▸ **TASK DESCRIPTION**
Could you copy exactly the lines below, beginning at the line with "vaso/gris [292 315]" and stopping after the line with "camera: 40 degrees left, 5 degrees down", with no pictures?

——

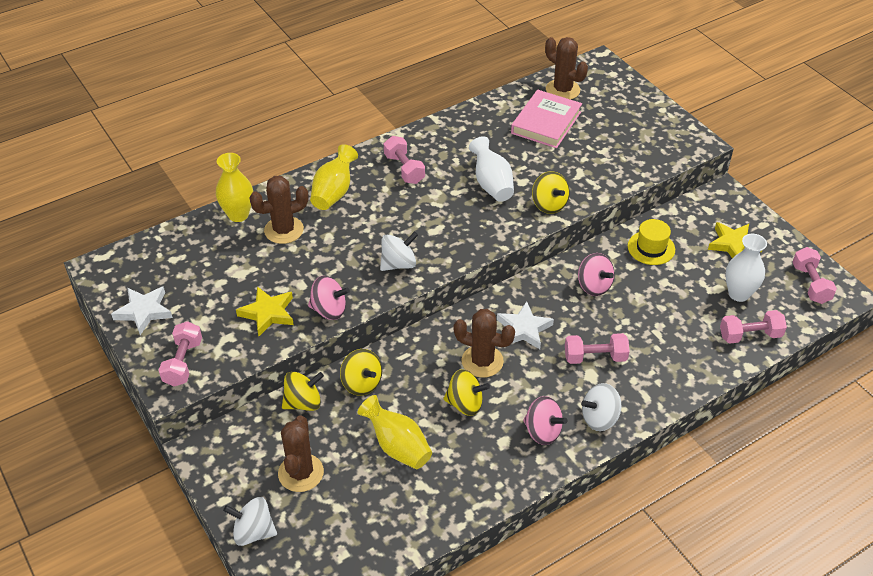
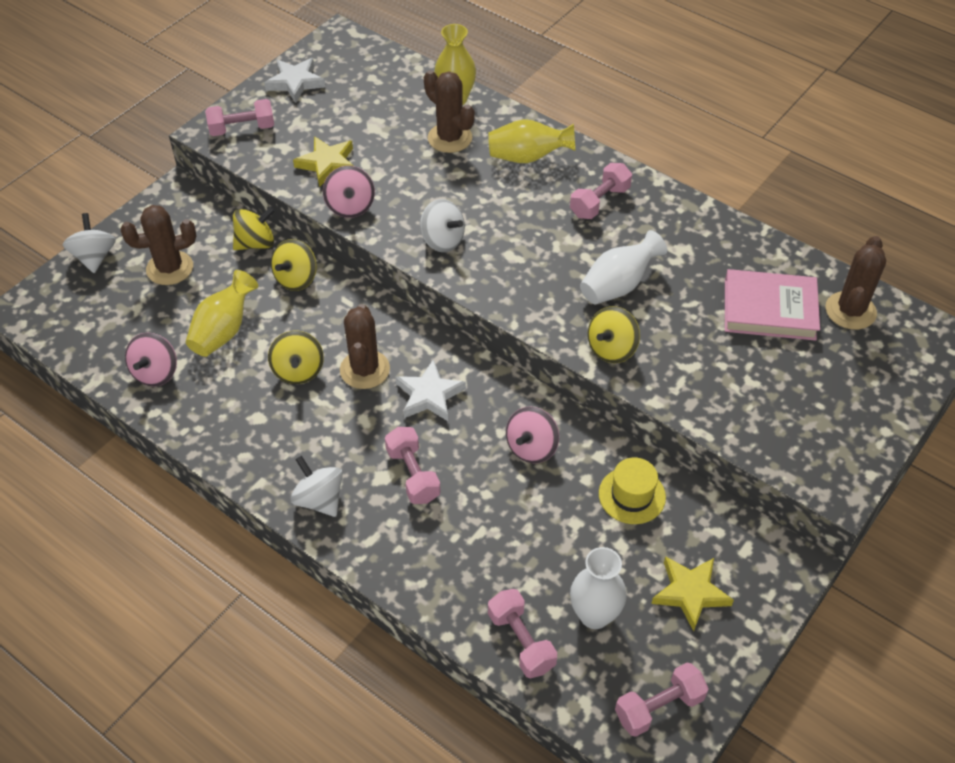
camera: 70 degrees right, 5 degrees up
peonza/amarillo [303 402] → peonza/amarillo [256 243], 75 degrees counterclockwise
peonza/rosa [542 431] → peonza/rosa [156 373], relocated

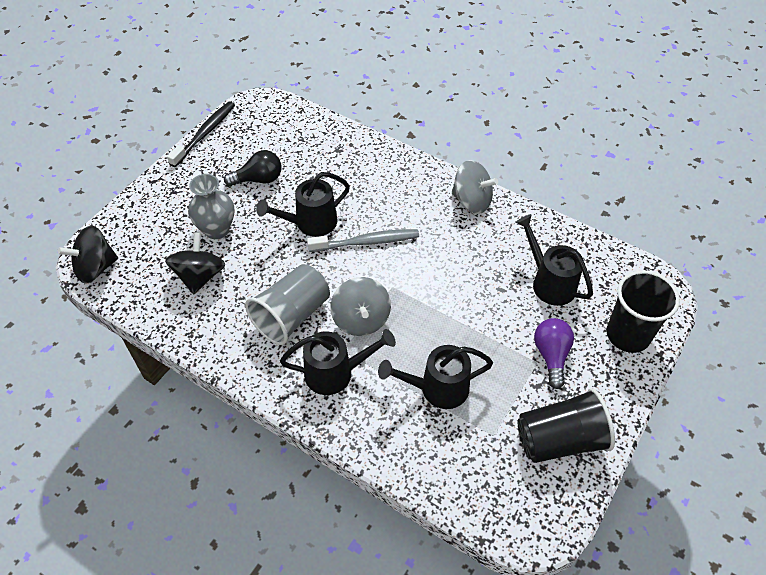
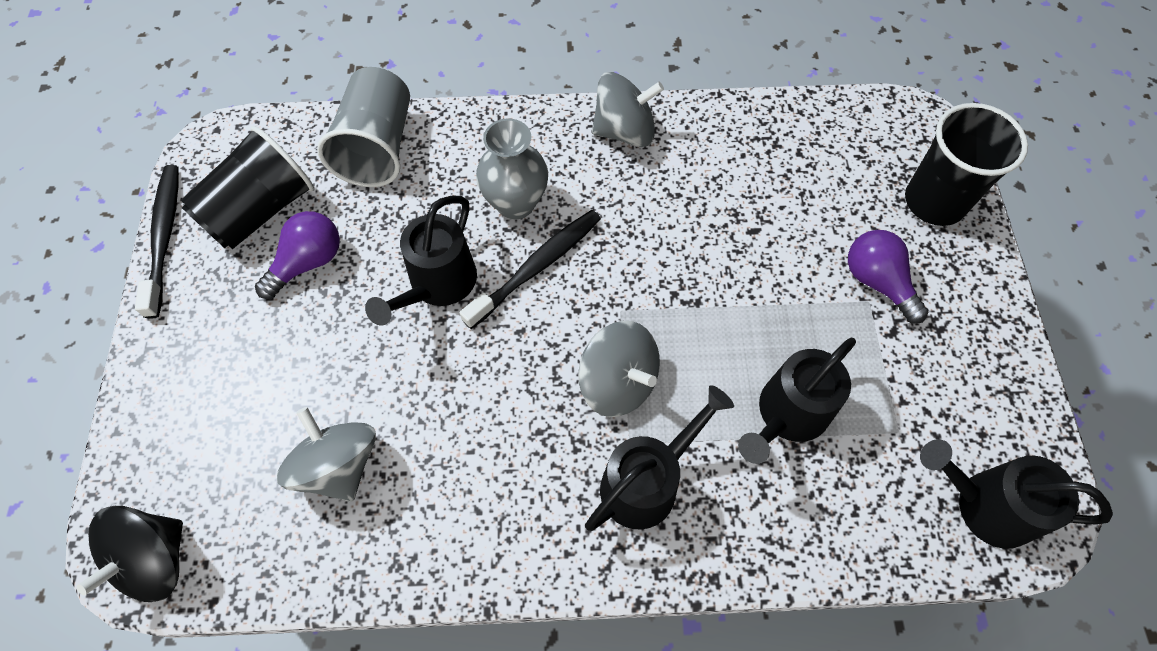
camera: 35 degrees left, 10 degrees up
peonza/negro [200 276] → peonza/gris [338 466]
florero/gris [217 229] → florero/gris [516 203], relocated
bombilla/negro [258 179] → bombilla/morado [308 262]
vaso/gris [292 315] → vaso/gris [377 147], relocated
cepillo de dientes/gris [366 242] → cepillo de dientes/negro [536 267]
regadera/negro [549 282] → regadera/negro [983 505], relocated
vaso/negro [559 439] → vaso/negro [260 211], relocated

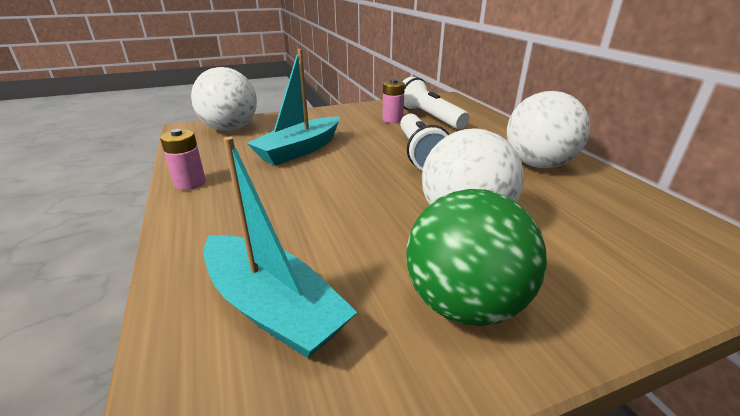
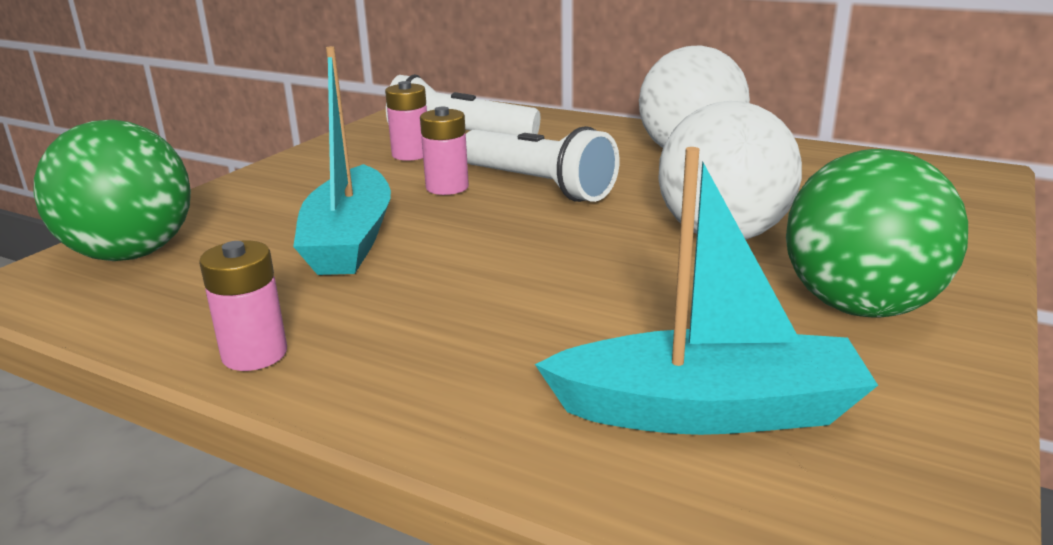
camera: 40 degrees left, 5 degrees down
pelota/blanco [230 129] → pelota/verde [131 254]
- → pila/rosa [447 187]

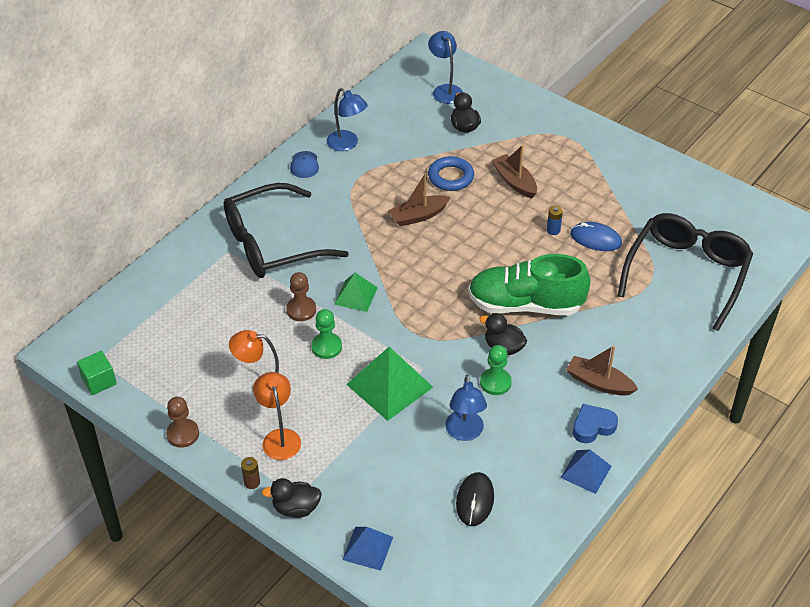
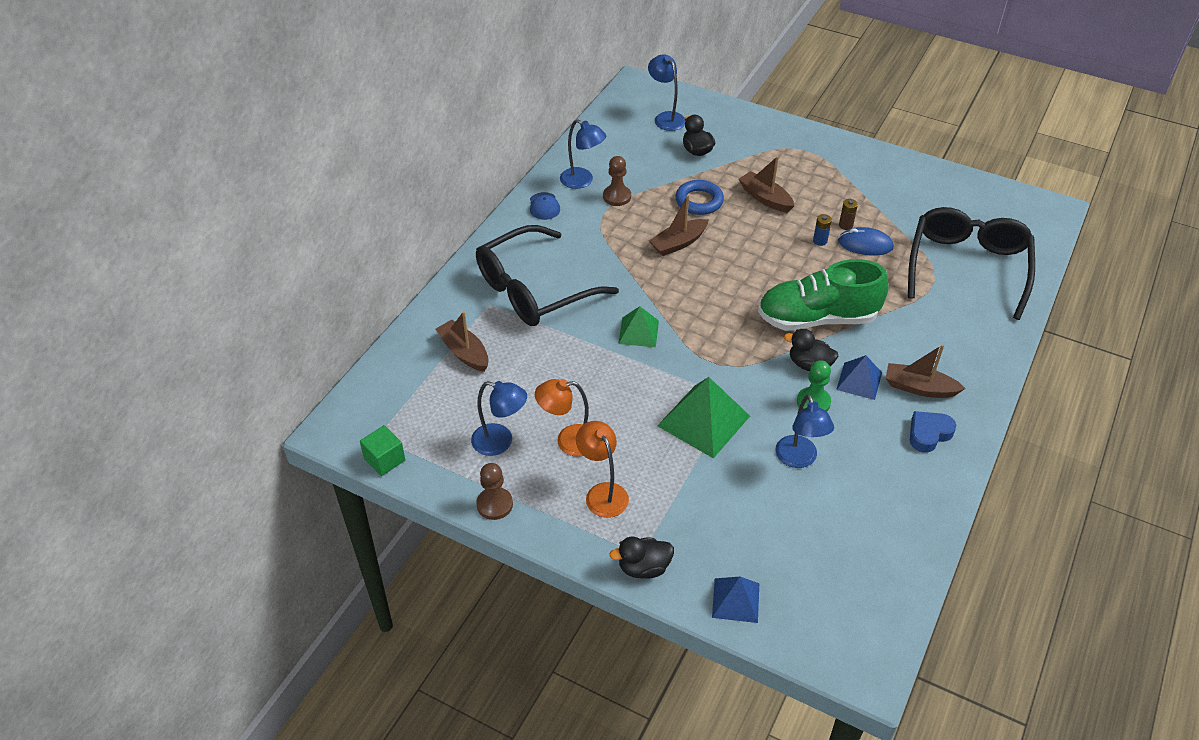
camera: 10 degrees left, 0 degrees up
pila/marrón [252 482] → pila/marrón [845 225], relocated
peón/marrón [301 310] → peón/marrón [617 196], relocated
peón/verde [326 347] → -
ratón/negro [475 500] → -
pirámide/azul [586 471] → pirámide/azul [859 381], relocated
- → barco/marrón [464 352]
- → lámpara/azul [500 442]

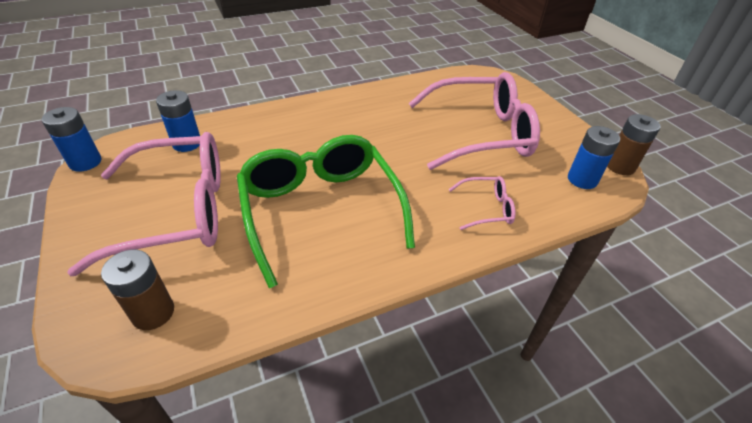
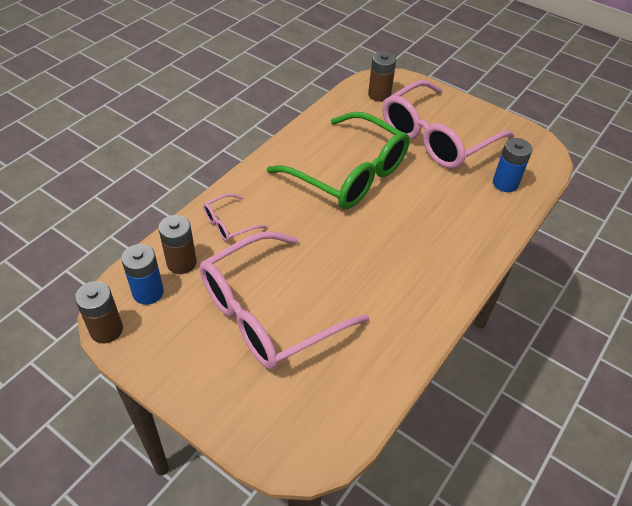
camera: 150 degrees right, 5 degrees up
pila/azul [85 162] → -
- → pila/marrón [181 263]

——

▸ **RESPONSE**
vaso/gris [292 315] → vaso/gris [377 147], relocated
cepillo de dientes/gris [366 242] → cepillo de dientes/negro [536 267]
regadera/negro [549 282] → regadera/negro [983 505], relocated
vaso/negro [559 439] → vaso/negro [260 211], relocated

camera: 40 degrees left, 5 degrees down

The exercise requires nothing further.